**Your task:** Could you report every line of the listing below that holds the word "camera"?

**Entries supplied:**

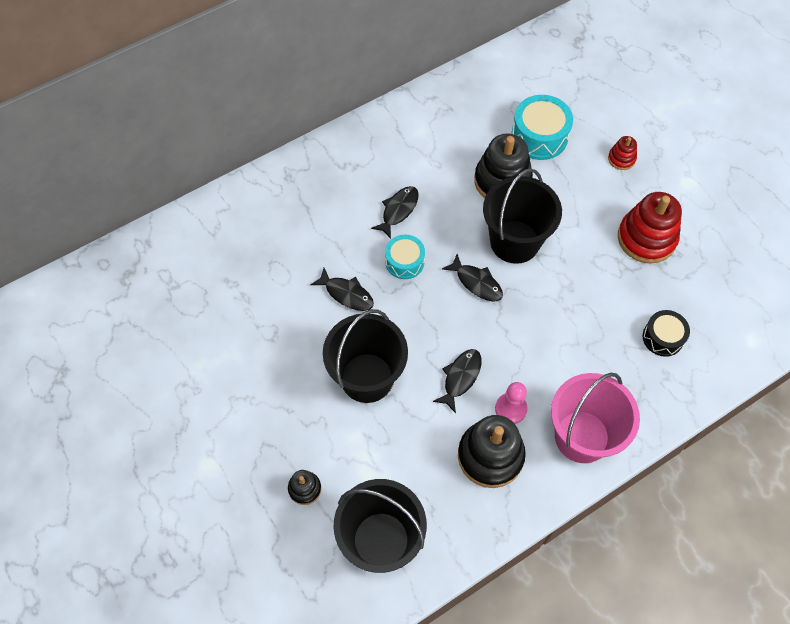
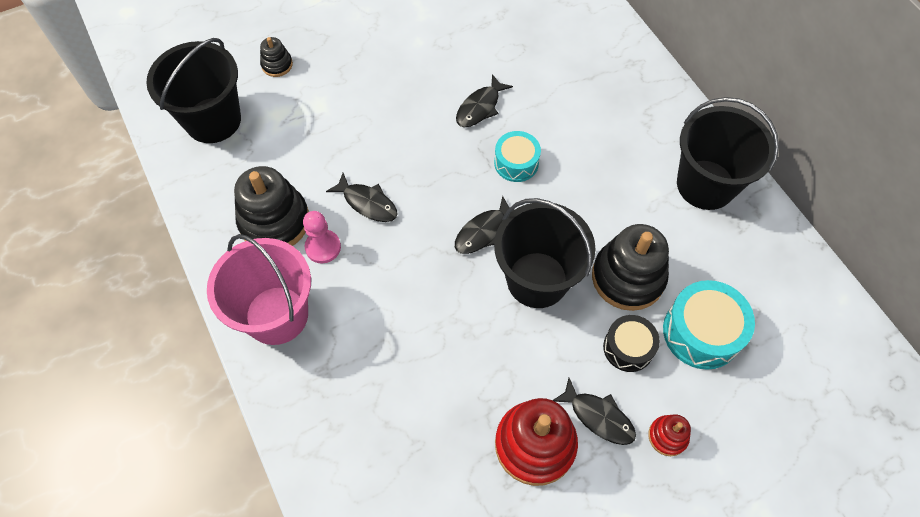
camera: 95 degrees right, 0 degrees up
black bucket [323,309,408,403] -> black bucket moved to [677,97,779,210]
black fish [371,186,419,239] -> black fish moved to [553,378,636,445]
black drum [643,310,690,357] -> black drum moved to [603,315,660,372]

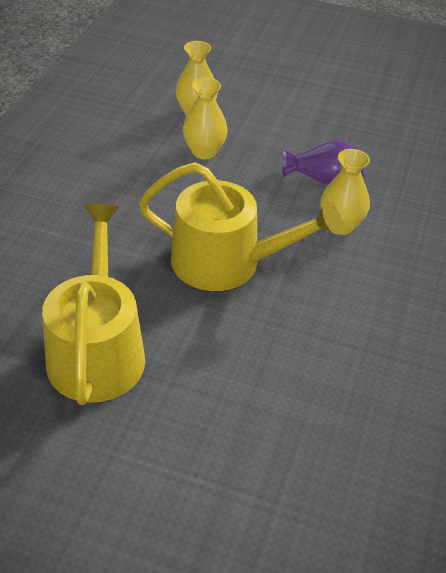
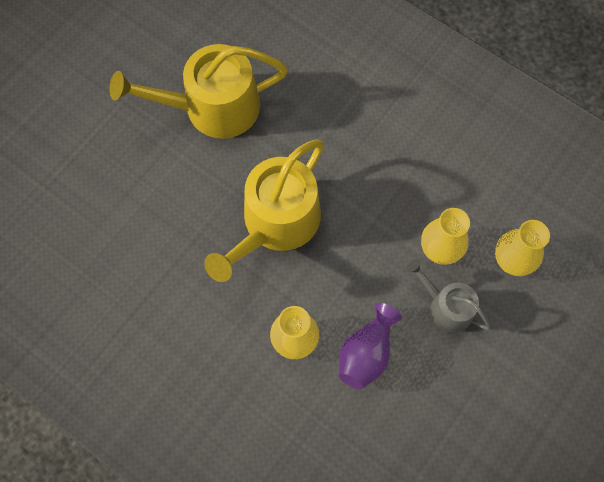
camera: 110 degrees right, 25 degrees up
yellow watering can [42,204,145,405] -> yellow watering can turned 150 degrees clockwise [109,44,288,139]
none -> grey watering can [406,259,492,333]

**Worked solution:**
camera: 95 degrees right, 0 degrees up
camera: 110 degrees right, 25 degrees up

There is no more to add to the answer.